[Before-and-after object listings]
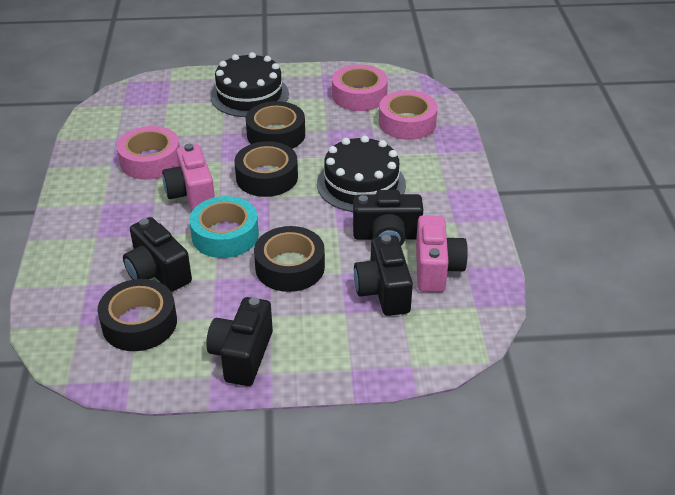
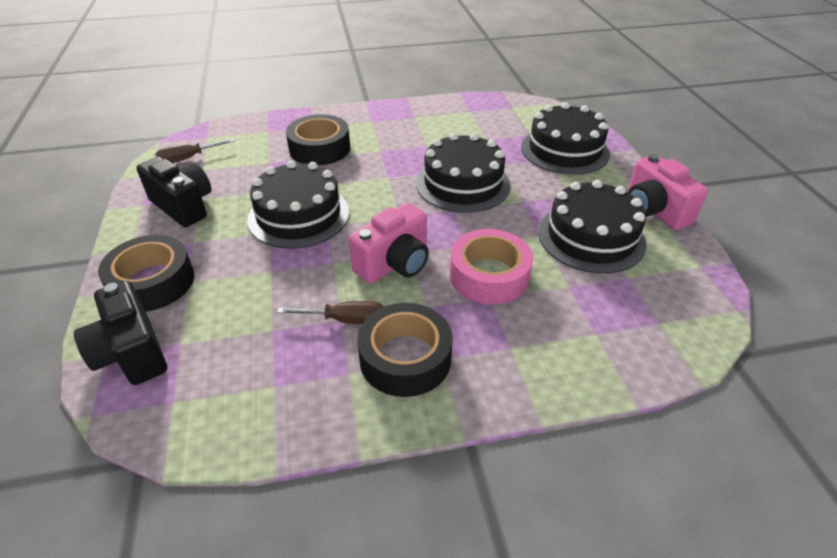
black cake: 2 -> 4
black camera: 4 -> 2
black tape: 4 -> 3
brown screwdriver: 0 -> 2
pink tape: 3 -> 1
turquoise tape: 1 -> 0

> [WHAT TO PRODUCE]:
Without including any picture, repeat the data exactly.

> [COMPLETED TASK]:
black cake: 2 -> 4
black camera: 4 -> 2
black tape: 4 -> 3
brown screwdriver: 0 -> 2
pink tape: 3 -> 1
turquoise tape: 1 -> 0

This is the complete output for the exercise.